* _What is needed_: What you write should be an exact repeat of the lines from the one with "MIC pin VCC: 5V -> GND" through the final line below, minus the pictures.

* _Records for processing_:
────────────────────

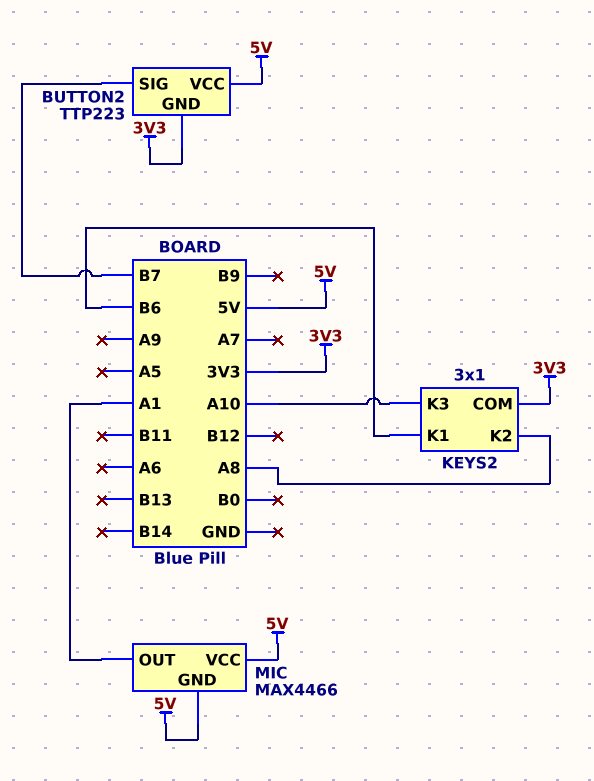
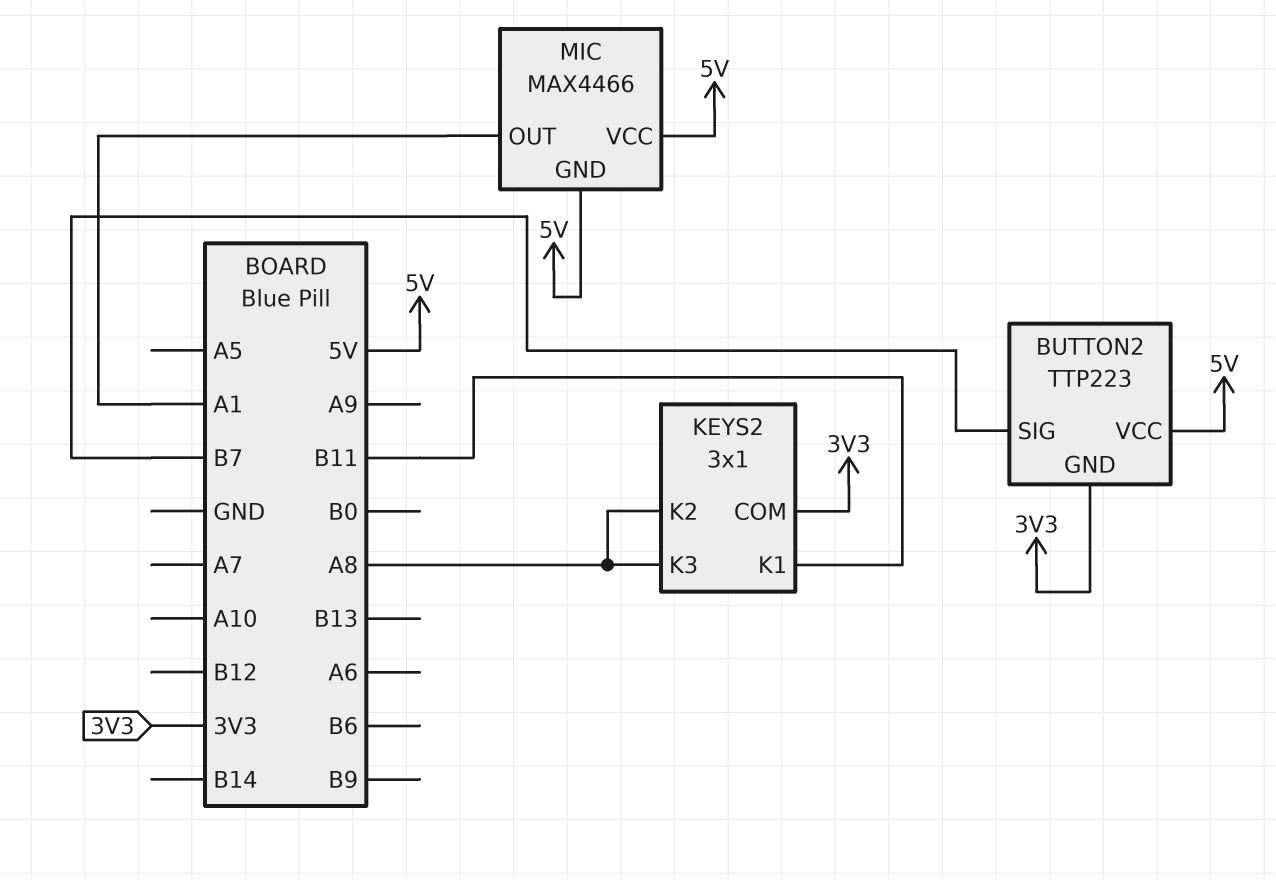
KEYS2 pin K1: B6 -> B11
KEYS2 pin K3: A10 -> A8

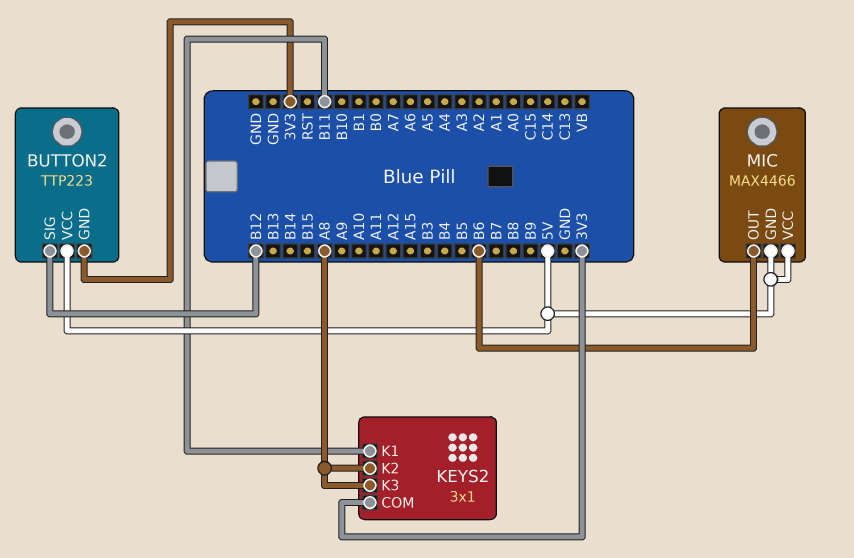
BUTTON2 pin SIG: B7 -> B12
MIC pin OUT: A1 -> B6

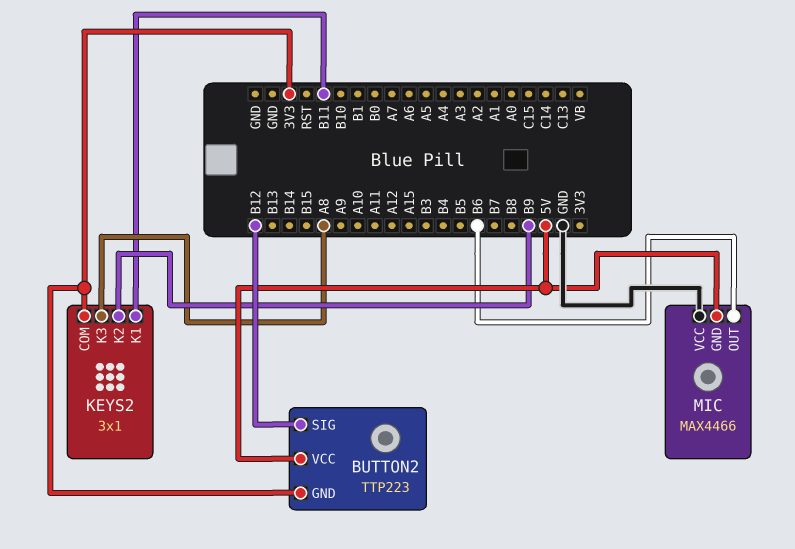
KEYS2 pin K2: A8 -> B9
MIC pin VCC: 5V -> GND

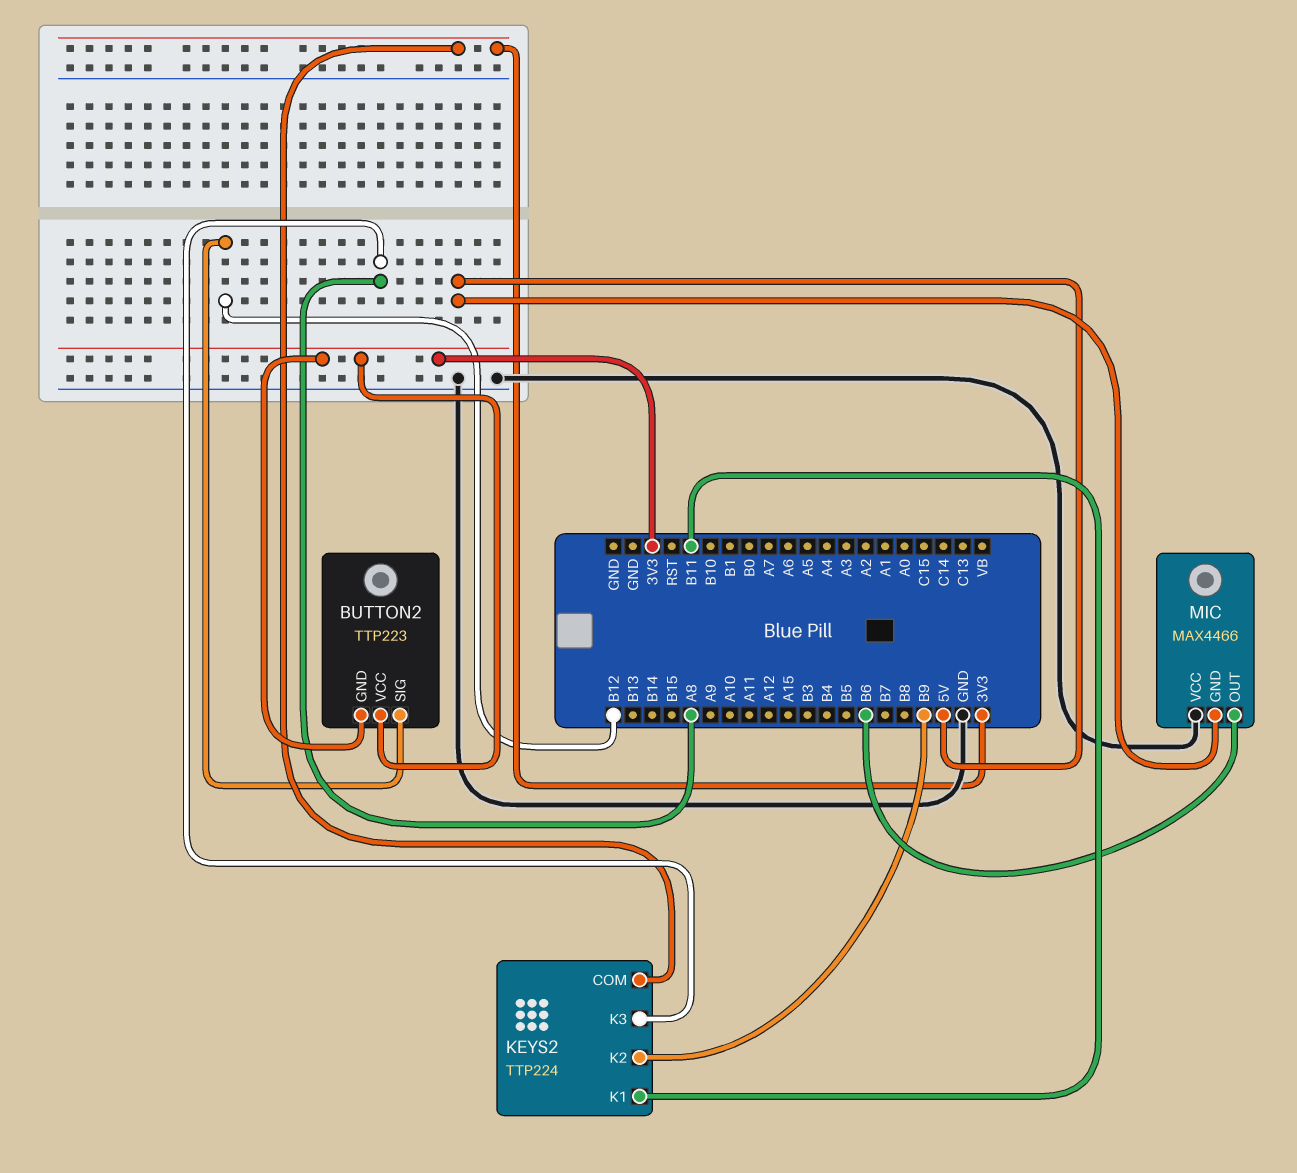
BUTTON2 pin VCC: 5V -> 3V3
KEYS2: 3x1 -> TTP224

────────────────────

* _Output of the exercise_:
MIC pin VCC: 5V -> GND

BUTTON2 pin VCC: 5V -> 3V3
KEYS2: 3x1 -> TTP224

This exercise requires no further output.